===== Material shown
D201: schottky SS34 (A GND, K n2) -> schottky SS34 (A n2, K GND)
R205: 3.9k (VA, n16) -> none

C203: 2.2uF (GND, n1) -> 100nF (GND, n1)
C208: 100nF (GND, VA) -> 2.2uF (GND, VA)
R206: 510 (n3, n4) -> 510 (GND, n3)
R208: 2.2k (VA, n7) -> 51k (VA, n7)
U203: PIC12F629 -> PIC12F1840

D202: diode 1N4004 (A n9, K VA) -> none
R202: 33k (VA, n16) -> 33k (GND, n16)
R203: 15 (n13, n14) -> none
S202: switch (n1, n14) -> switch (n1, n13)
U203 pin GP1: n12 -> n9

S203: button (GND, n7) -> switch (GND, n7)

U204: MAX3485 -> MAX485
==========
===== Material shown
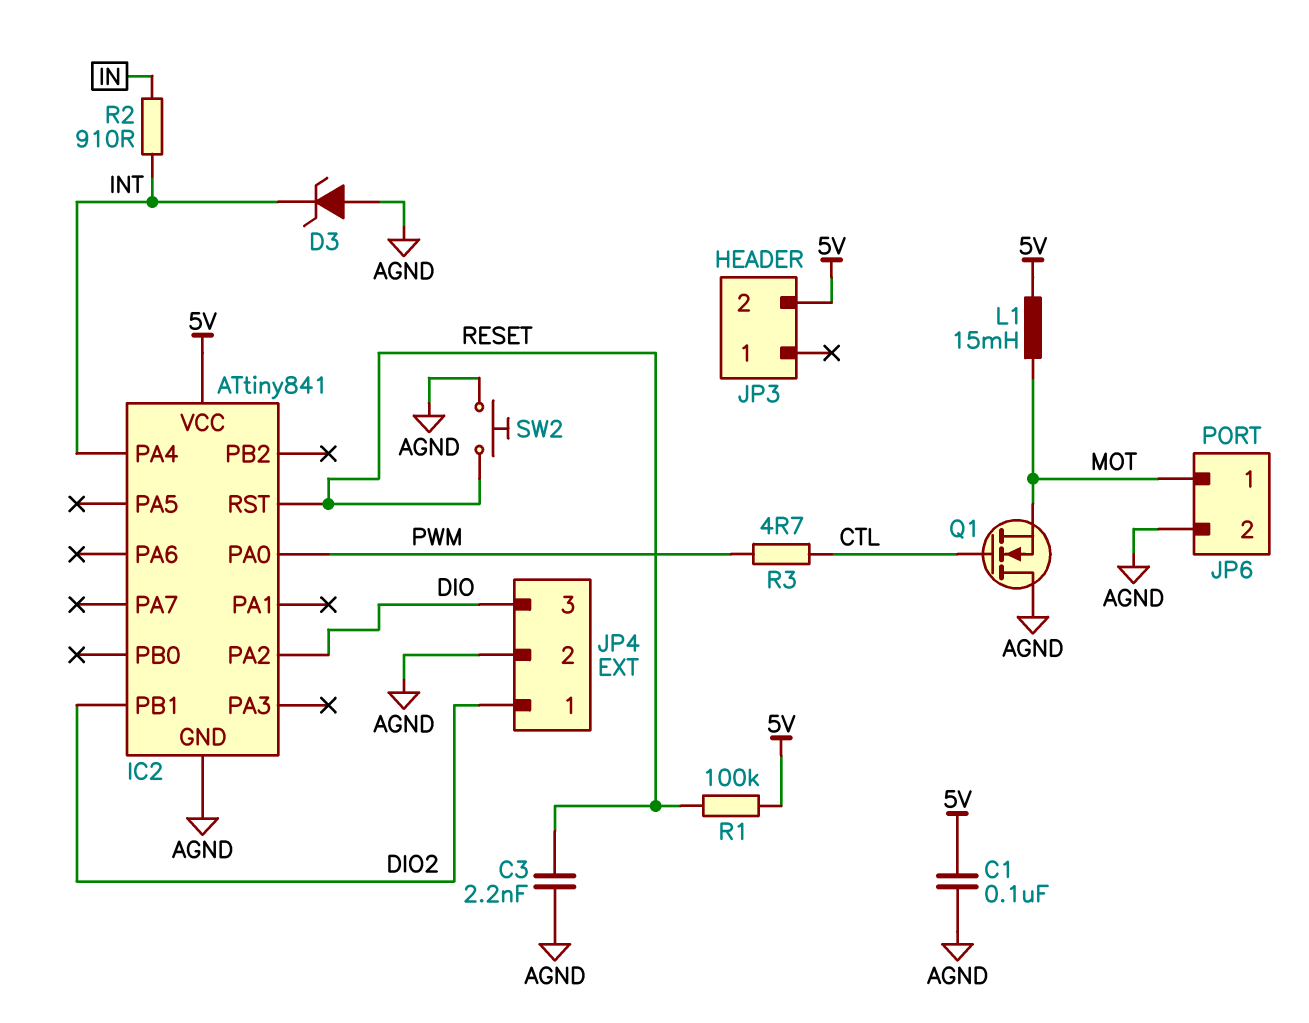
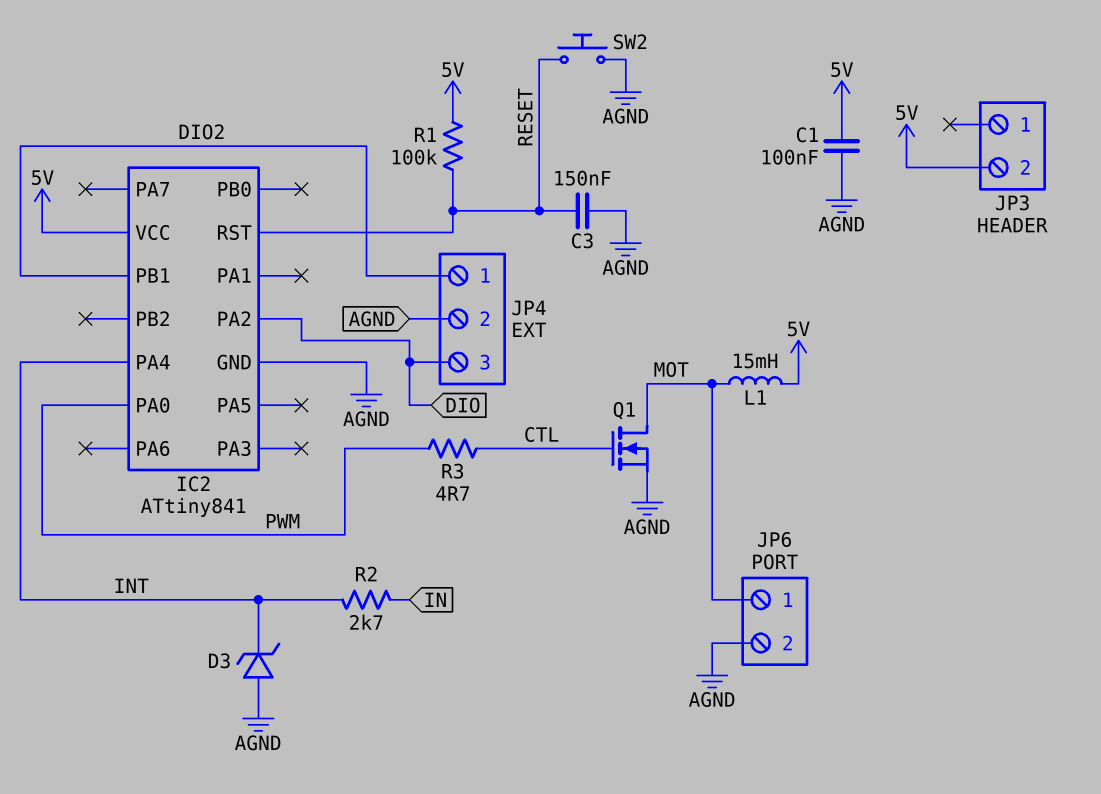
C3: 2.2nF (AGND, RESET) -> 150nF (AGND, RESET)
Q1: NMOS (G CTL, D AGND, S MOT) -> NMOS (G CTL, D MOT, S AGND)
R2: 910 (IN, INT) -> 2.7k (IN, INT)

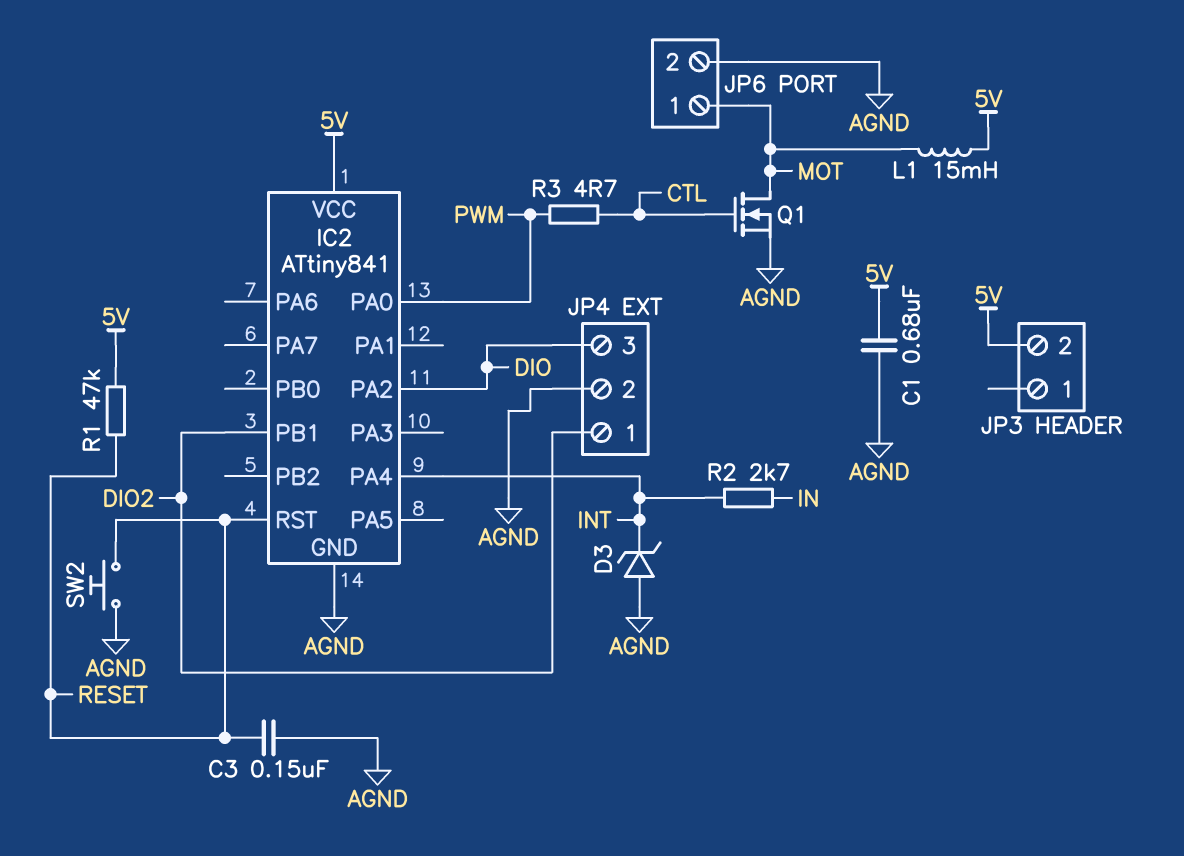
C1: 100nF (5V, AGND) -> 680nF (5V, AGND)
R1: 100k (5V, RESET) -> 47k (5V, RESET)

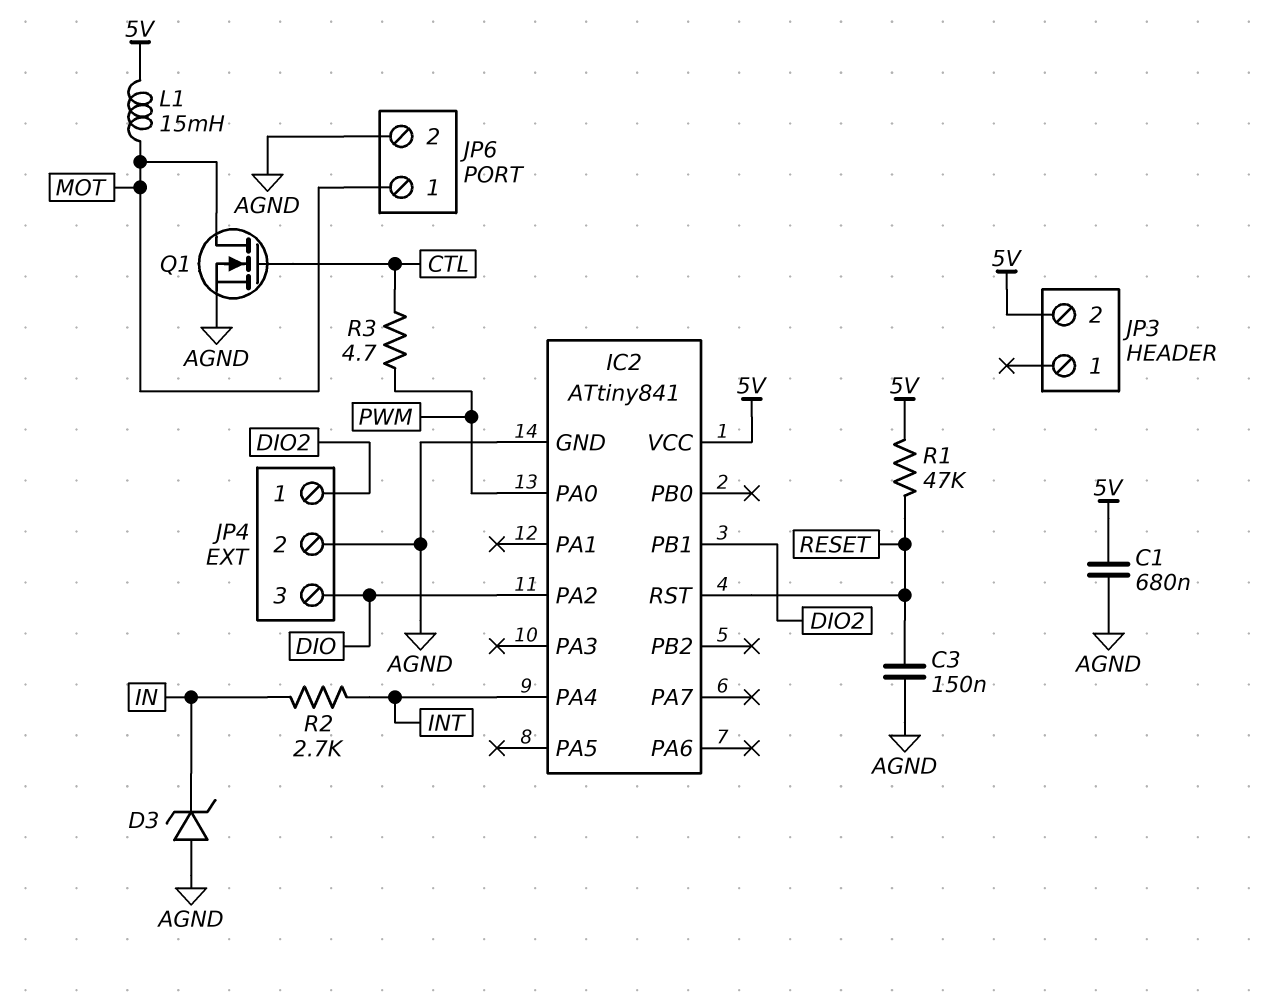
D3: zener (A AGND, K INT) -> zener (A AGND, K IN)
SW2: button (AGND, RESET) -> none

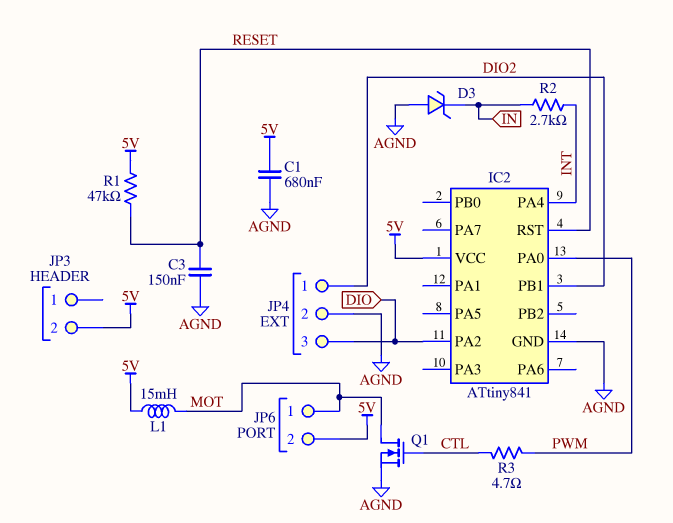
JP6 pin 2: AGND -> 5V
==========
===== Material shown
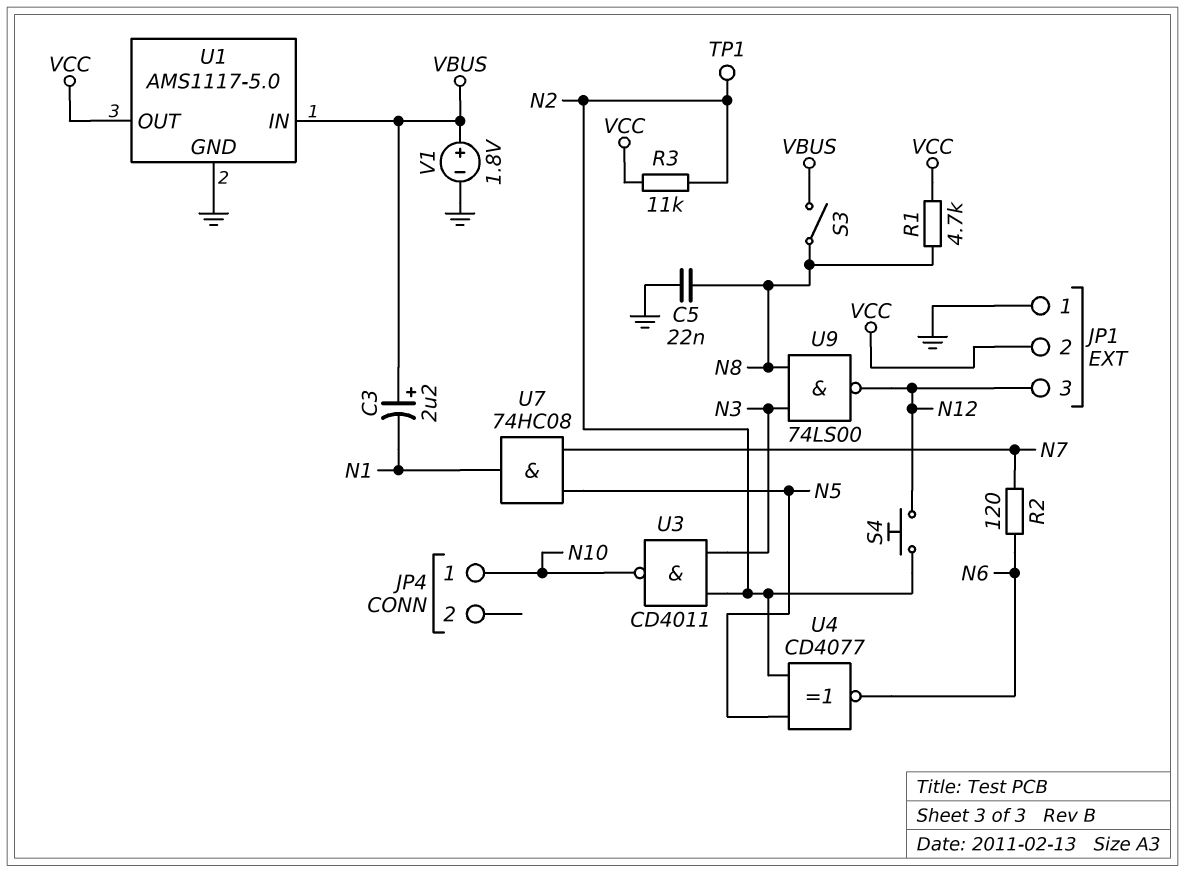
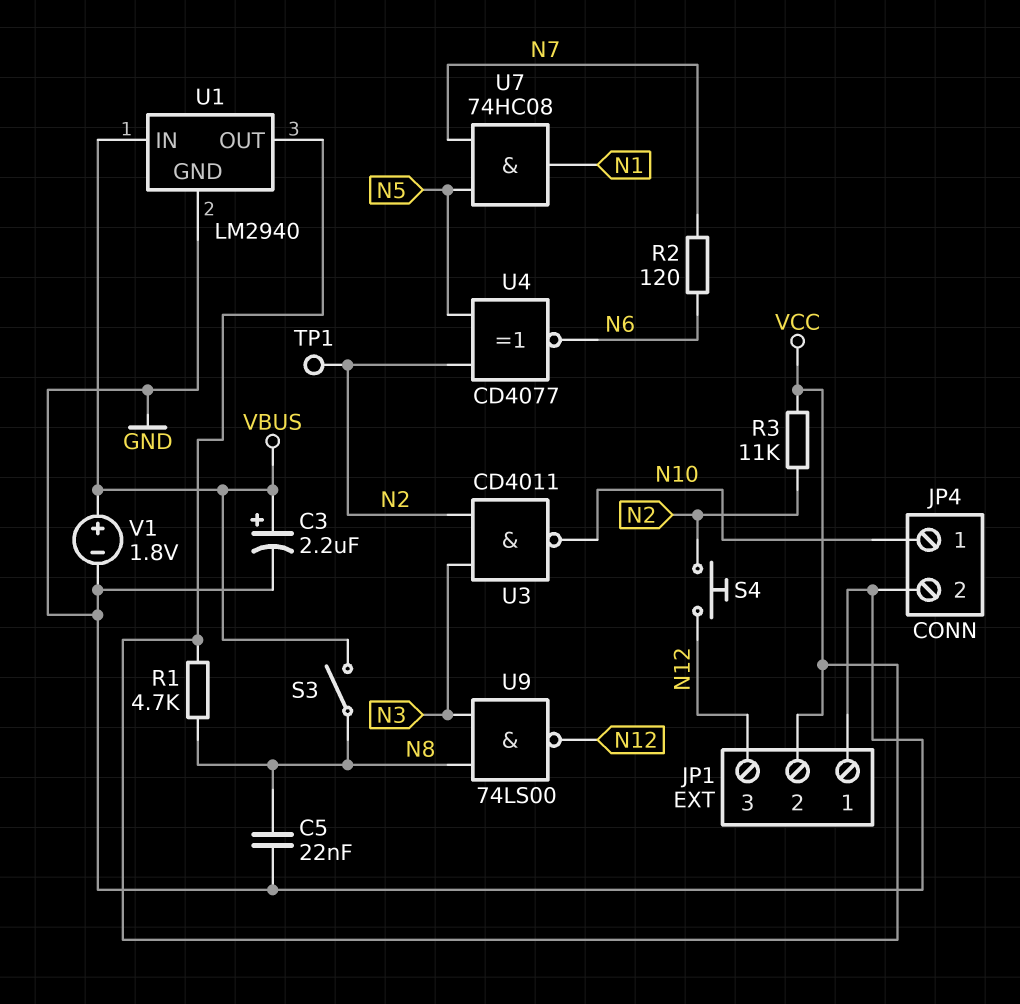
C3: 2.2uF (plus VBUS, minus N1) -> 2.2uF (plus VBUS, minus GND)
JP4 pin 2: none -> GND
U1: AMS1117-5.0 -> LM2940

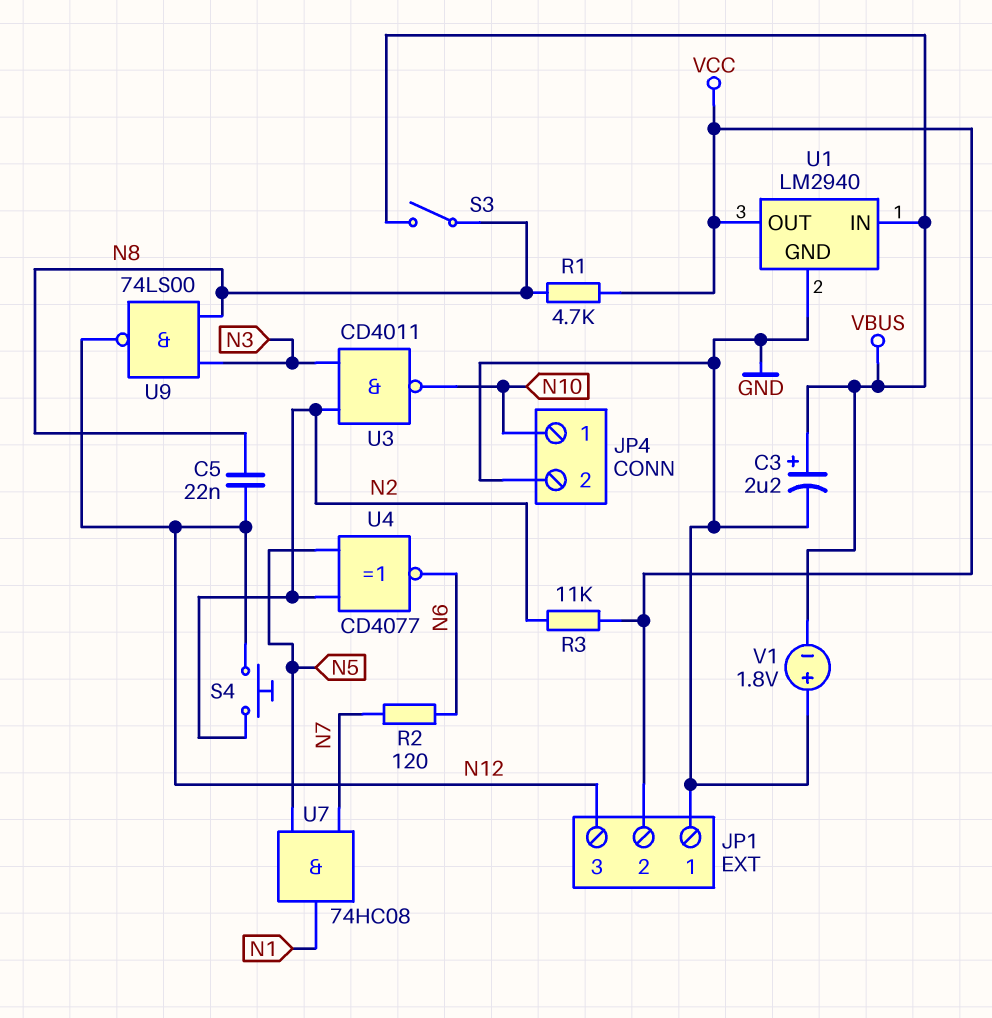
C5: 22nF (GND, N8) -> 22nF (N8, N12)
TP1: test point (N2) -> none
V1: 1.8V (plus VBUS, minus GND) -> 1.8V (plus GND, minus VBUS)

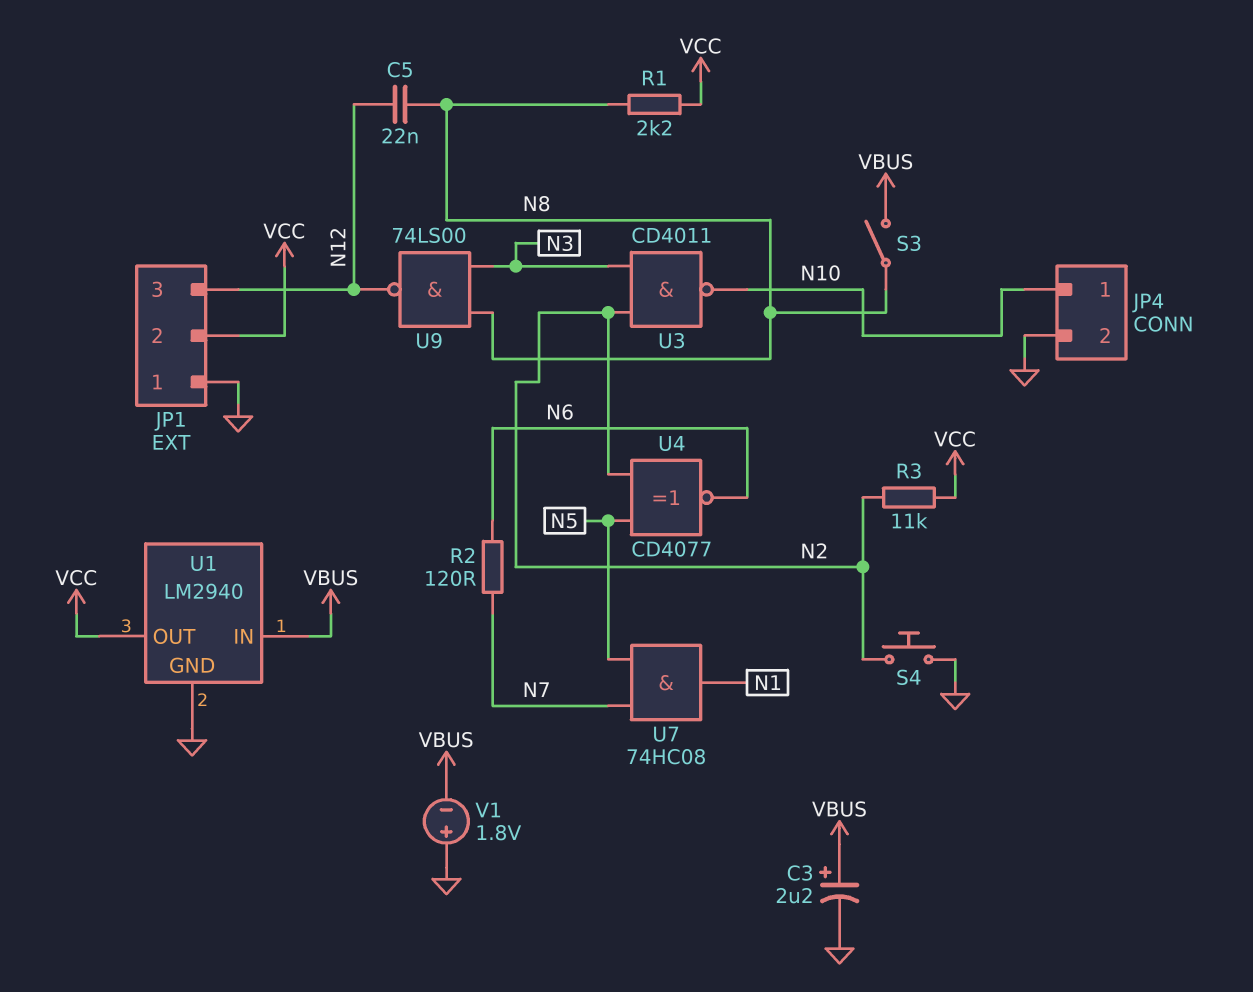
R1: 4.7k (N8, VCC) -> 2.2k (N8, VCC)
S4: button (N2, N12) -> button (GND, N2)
==========
▶ **What you will do**
Show all lines from the data that contain "AGND".

▶ **Solution to the problem**
C3: 2.2nF (AGND, RESET) -> 150nF (AGND, RESET)
Q1: NMOS (G CTL, D AGND, S MOT) -> NMOS (G CTL, D MOT, S AGND)
C1: 100nF (5V, AGND) -> 680nF (5V, AGND)
D3: zener (A AGND, K INT) -> zener (A AGND, K IN)
SW2: button (AGND, RESET) -> none
JP6 pin 2: AGND -> 5V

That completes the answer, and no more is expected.